== PROBLEM ==
Your answer should consist of each line from the data below that contains "wallet".

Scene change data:
——————————

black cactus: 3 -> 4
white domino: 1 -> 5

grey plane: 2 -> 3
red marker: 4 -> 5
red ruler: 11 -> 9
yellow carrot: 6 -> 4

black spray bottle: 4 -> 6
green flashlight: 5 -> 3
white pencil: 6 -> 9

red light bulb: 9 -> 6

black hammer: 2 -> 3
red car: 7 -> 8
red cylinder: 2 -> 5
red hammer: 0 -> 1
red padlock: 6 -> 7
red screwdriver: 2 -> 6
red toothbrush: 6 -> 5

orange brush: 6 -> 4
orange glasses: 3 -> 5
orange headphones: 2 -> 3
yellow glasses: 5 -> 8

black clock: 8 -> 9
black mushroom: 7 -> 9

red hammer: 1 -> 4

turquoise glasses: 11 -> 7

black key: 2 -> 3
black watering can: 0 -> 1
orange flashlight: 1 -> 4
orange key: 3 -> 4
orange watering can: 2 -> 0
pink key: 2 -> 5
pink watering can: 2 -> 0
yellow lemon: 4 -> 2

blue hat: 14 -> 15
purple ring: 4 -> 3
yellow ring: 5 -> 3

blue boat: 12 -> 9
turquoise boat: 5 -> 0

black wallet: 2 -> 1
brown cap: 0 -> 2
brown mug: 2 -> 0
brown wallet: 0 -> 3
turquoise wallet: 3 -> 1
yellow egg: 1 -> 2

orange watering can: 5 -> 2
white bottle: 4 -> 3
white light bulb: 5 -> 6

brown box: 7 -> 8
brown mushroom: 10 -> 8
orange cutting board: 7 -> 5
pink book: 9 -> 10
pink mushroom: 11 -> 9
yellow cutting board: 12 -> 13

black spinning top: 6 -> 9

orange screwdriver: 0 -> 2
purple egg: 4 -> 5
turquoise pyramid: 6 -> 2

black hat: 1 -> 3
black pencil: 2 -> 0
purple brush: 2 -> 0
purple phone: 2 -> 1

——————————

== ANSWER TO THE EXERCISE ==
black wallet: 2 -> 1
brown wallet: 0 -> 3
turquoise wallet: 3 -> 1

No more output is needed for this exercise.